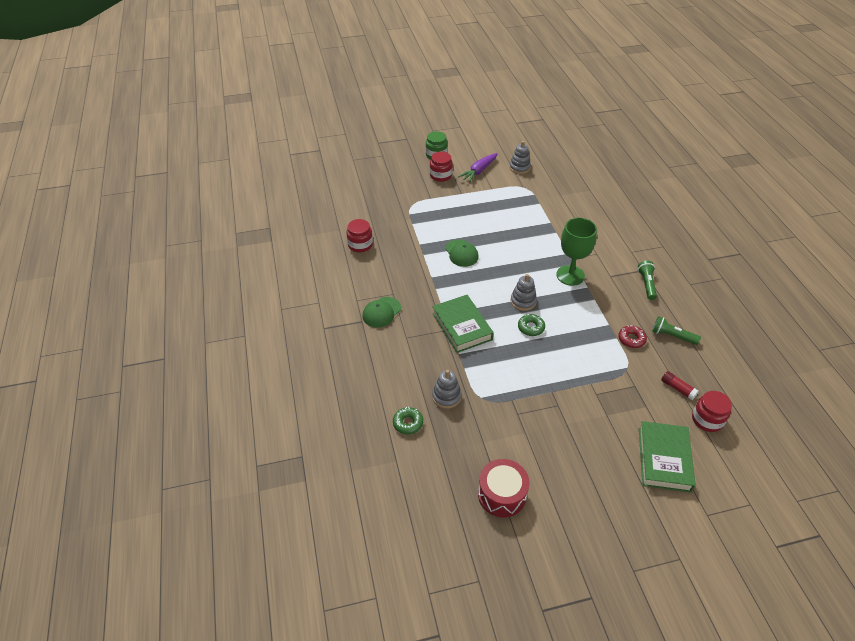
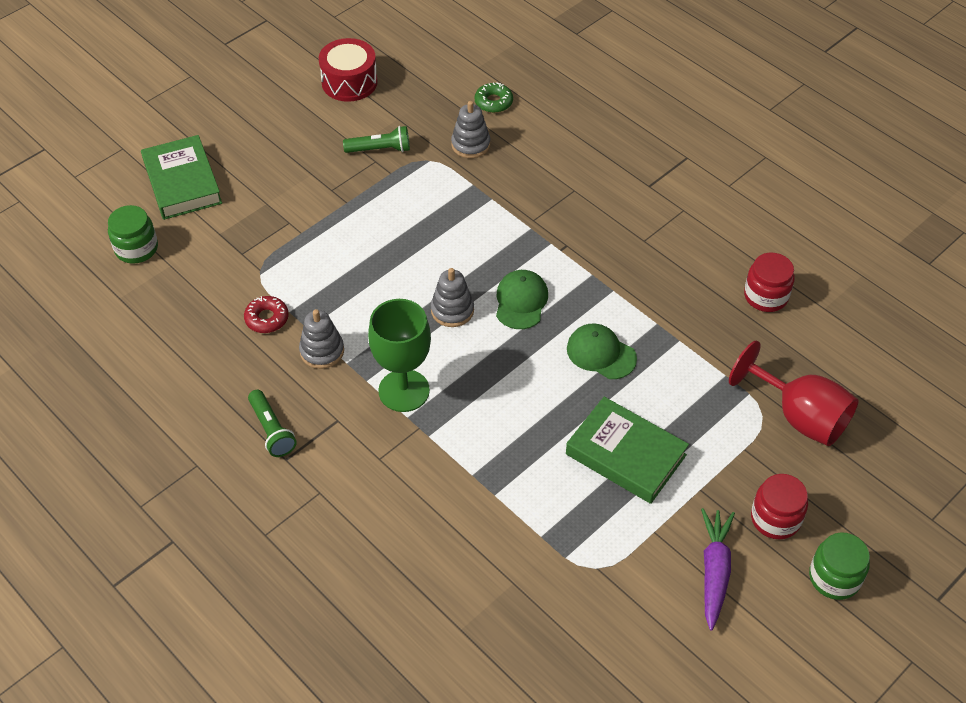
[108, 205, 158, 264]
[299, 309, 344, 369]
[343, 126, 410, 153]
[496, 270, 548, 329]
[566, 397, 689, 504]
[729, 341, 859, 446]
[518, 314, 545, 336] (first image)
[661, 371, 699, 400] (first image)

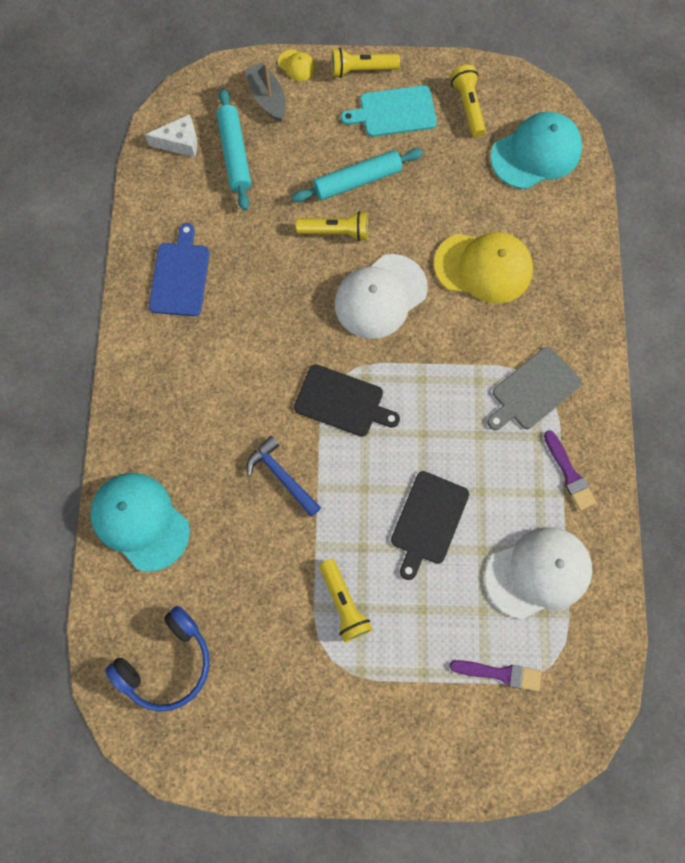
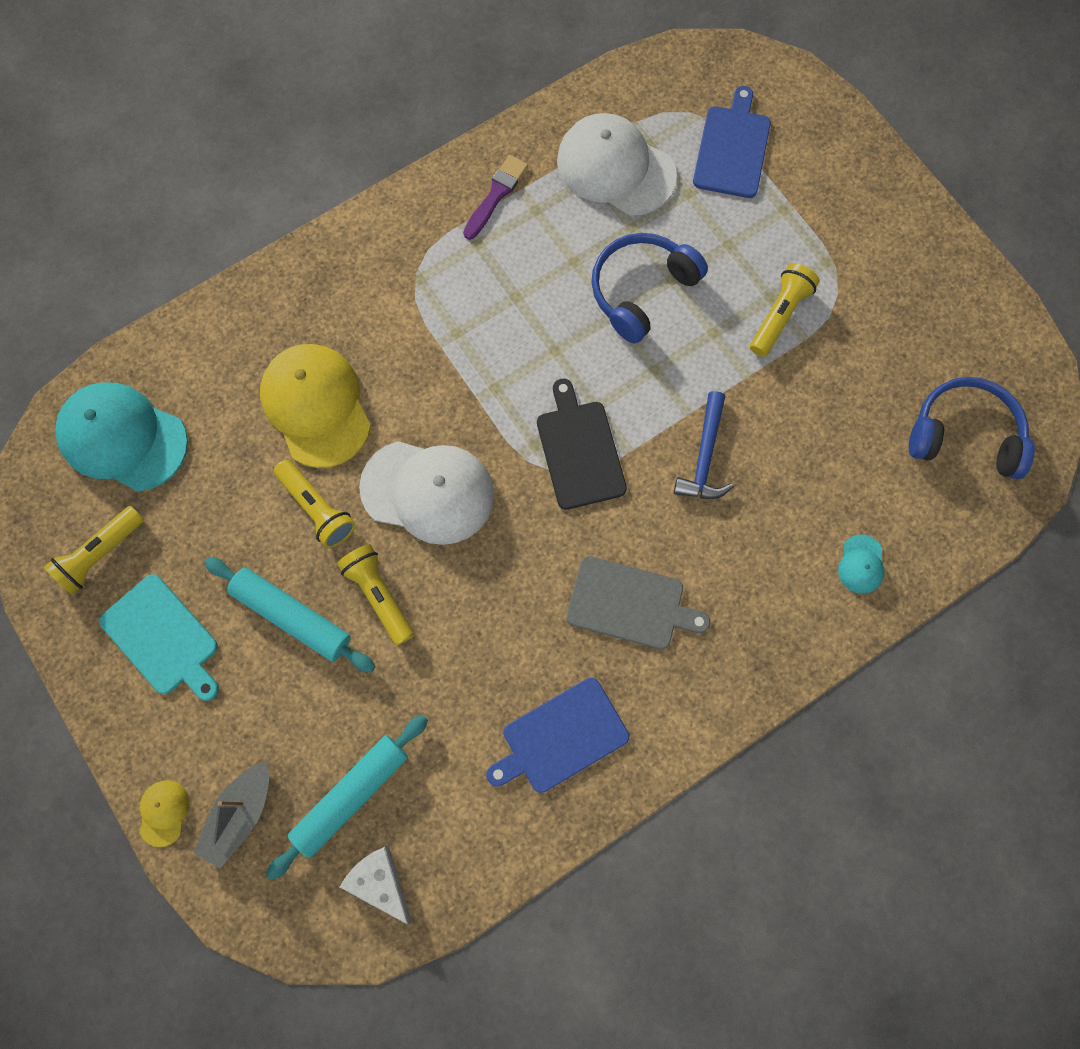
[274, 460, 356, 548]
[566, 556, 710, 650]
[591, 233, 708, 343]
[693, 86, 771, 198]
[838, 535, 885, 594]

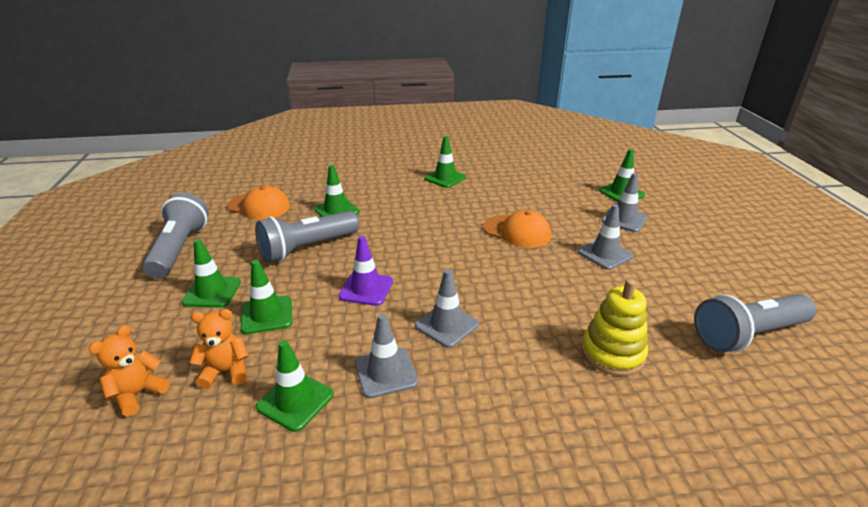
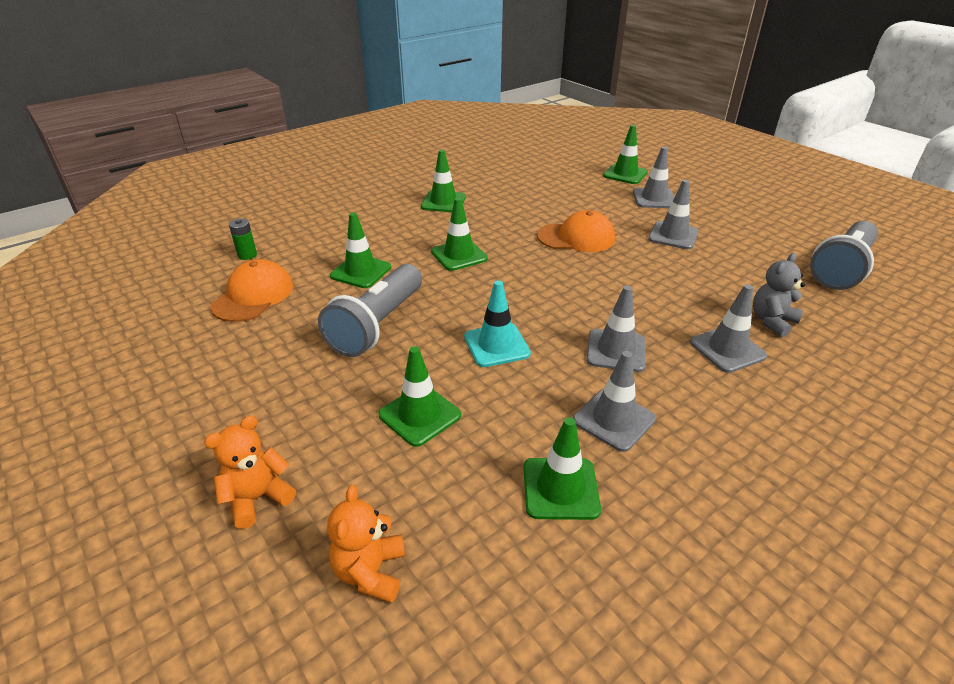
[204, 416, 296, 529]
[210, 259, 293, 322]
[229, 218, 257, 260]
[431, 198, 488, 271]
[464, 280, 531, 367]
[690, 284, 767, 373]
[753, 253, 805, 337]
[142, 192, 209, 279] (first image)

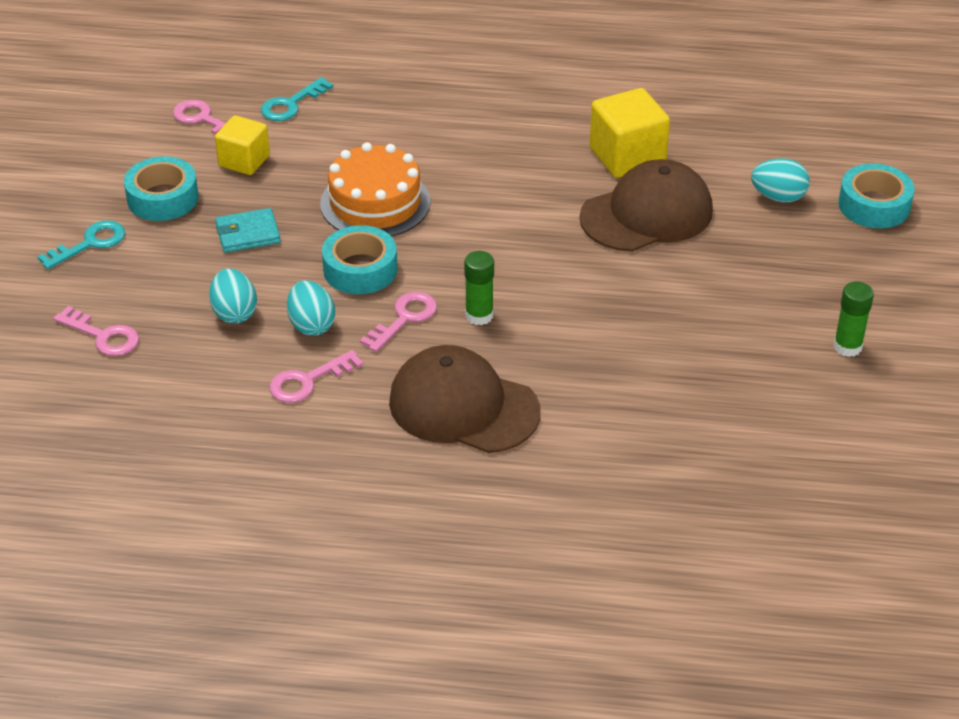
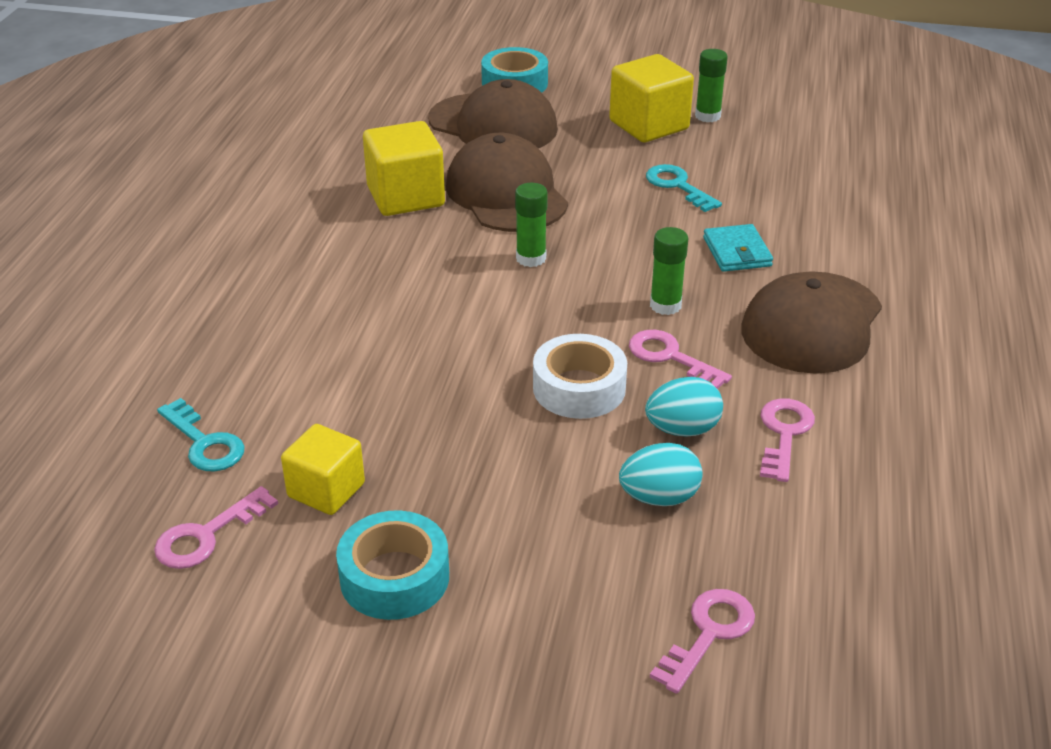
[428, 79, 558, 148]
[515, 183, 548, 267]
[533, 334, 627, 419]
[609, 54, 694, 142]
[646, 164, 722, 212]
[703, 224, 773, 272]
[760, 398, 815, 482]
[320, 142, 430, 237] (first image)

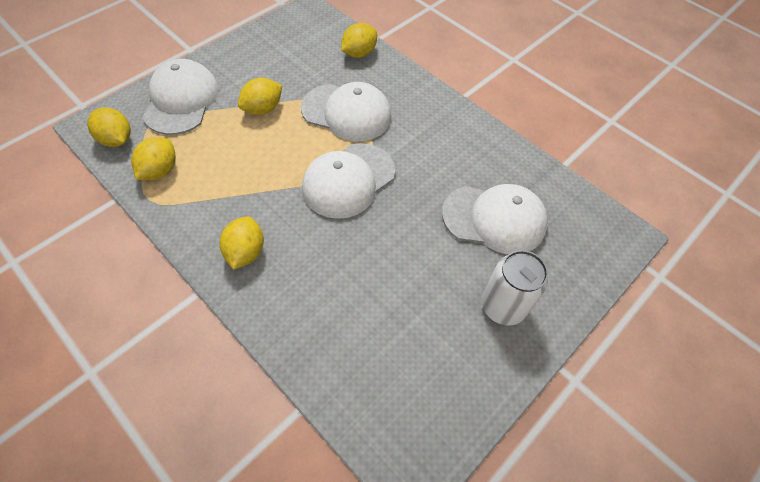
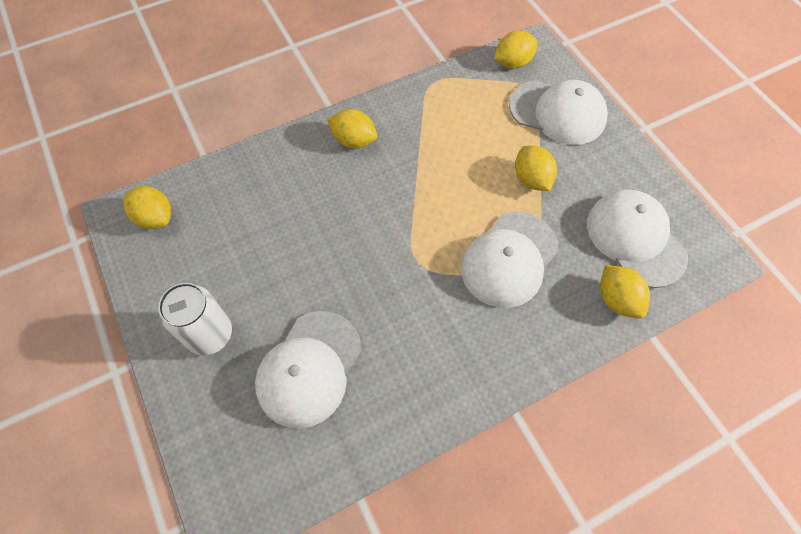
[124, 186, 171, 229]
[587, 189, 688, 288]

· · · · · · ·

■ What to do ■
All records must be output exactly as they are, except for the pictures, which are left out.

■ Expected output ■
[108, 205, 158, 264]
[299, 309, 344, 369]
[343, 126, 410, 153]
[496, 270, 548, 329]
[566, 397, 689, 504]
[729, 341, 859, 446]
[518, 314, 545, 336] (first image)
[661, 371, 699, 400] (first image)

[274, 460, 356, 548]
[566, 556, 710, 650]
[591, 233, 708, 343]
[693, 86, 771, 198]
[838, 535, 885, 594]

[204, 416, 296, 529]
[210, 259, 293, 322]
[229, 218, 257, 260]
[431, 198, 488, 271]
[464, 280, 531, 367]
[690, 284, 767, 373]
[753, 253, 805, 337]
[142, 192, 209, 279] (first image)

[428, 79, 558, 148]
[515, 183, 548, 267]
[533, 334, 627, 419]
[609, 54, 694, 142]
[646, 164, 722, 212]
[703, 224, 773, 272]
[760, 398, 815, 482]
[320, 142, 430, 237] (first image)

[124, 186, 171, 229]
[587, 189, 688, 288]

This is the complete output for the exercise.